## WHAT THE TASK ASKS
The reply is to be the lines from the one with "RTC pin SDA: 14 -> A3" through the last line of the records below, each retyped exactly, with pictures left out.

## ENTRIES PROVIDED
++++++++++

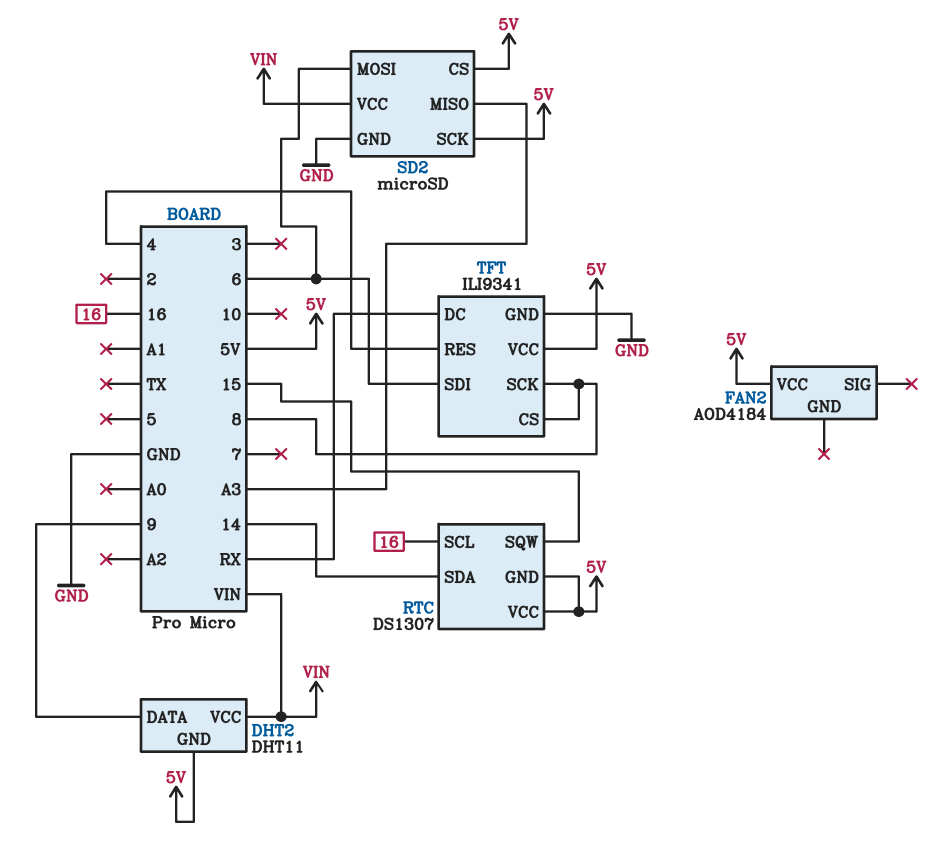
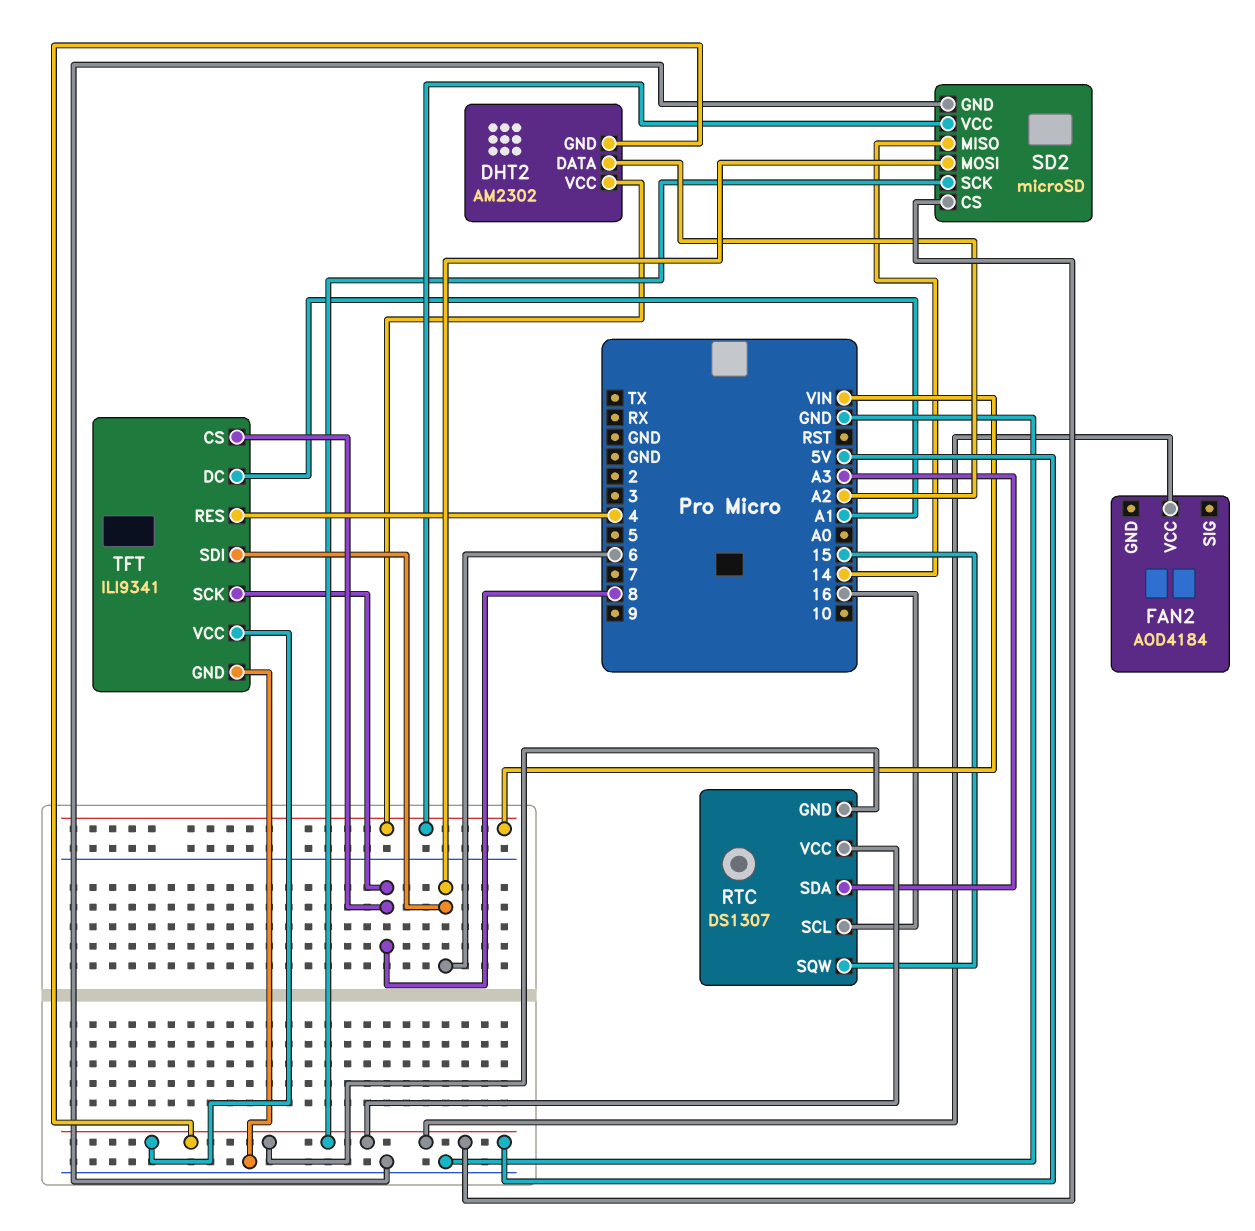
DHT2: DHT11 -> AM2302
DHT2 pin DATA: 9 -> A2
RTC pin SDA: 14 -> A3
SD2 pin MISO: A3 -> 14
TFT pin DC: RX -> A1

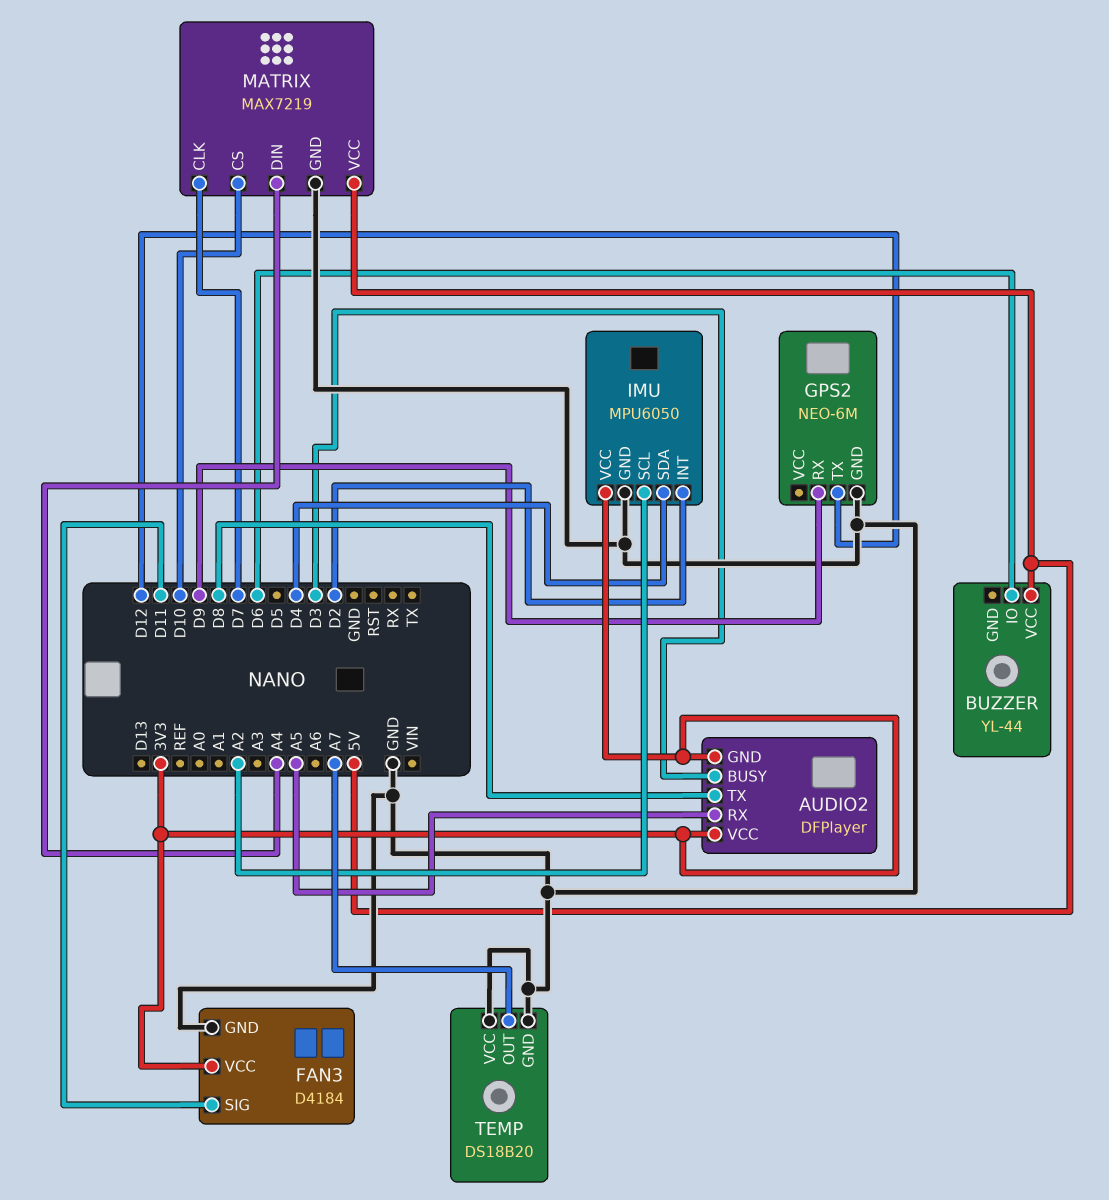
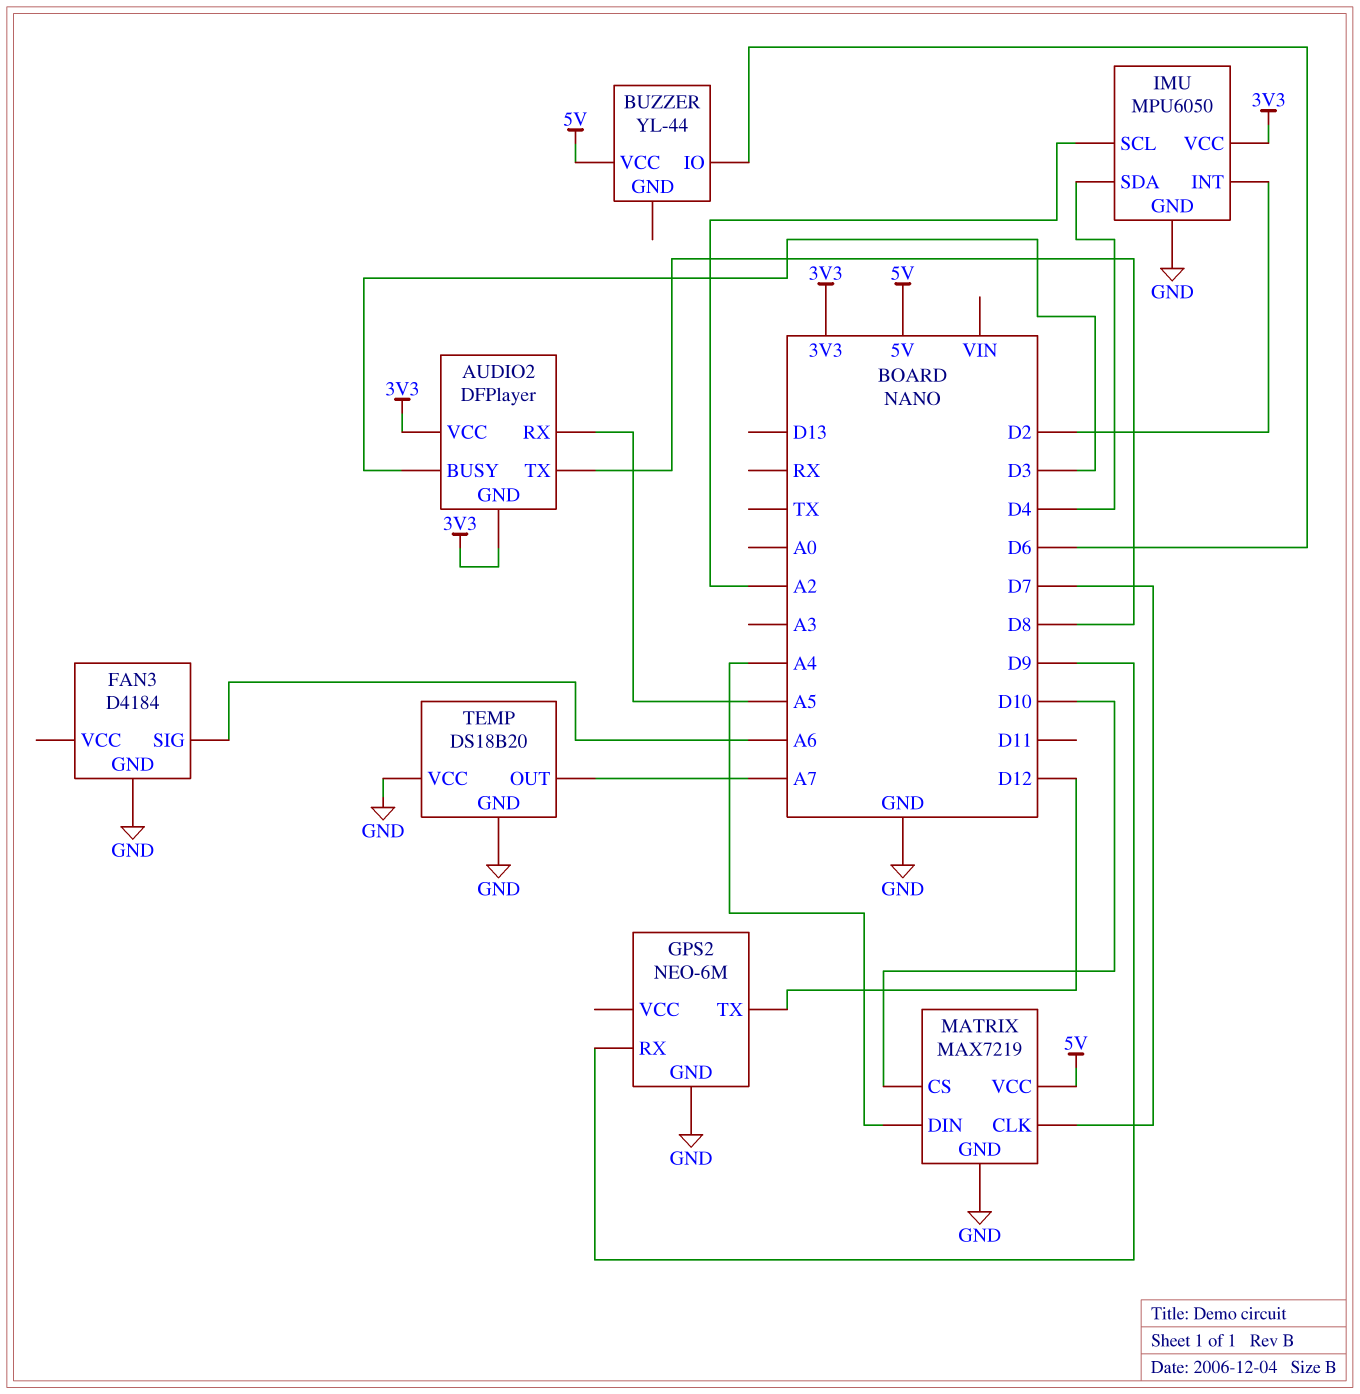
FAN3 pin SIG: D11 -> A6
FAN3 pin VCC: 3V3 -> none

++++++++++

## SOLVED EXERCISE
RTC pin SDA: 14 -> A3
SD2 pin MISO: A3 -> 14
TFT pin DC: RX -> A1

FAN3 pin SIG: D11 -> A6
FAN3 pin VCC: 3V3 -> none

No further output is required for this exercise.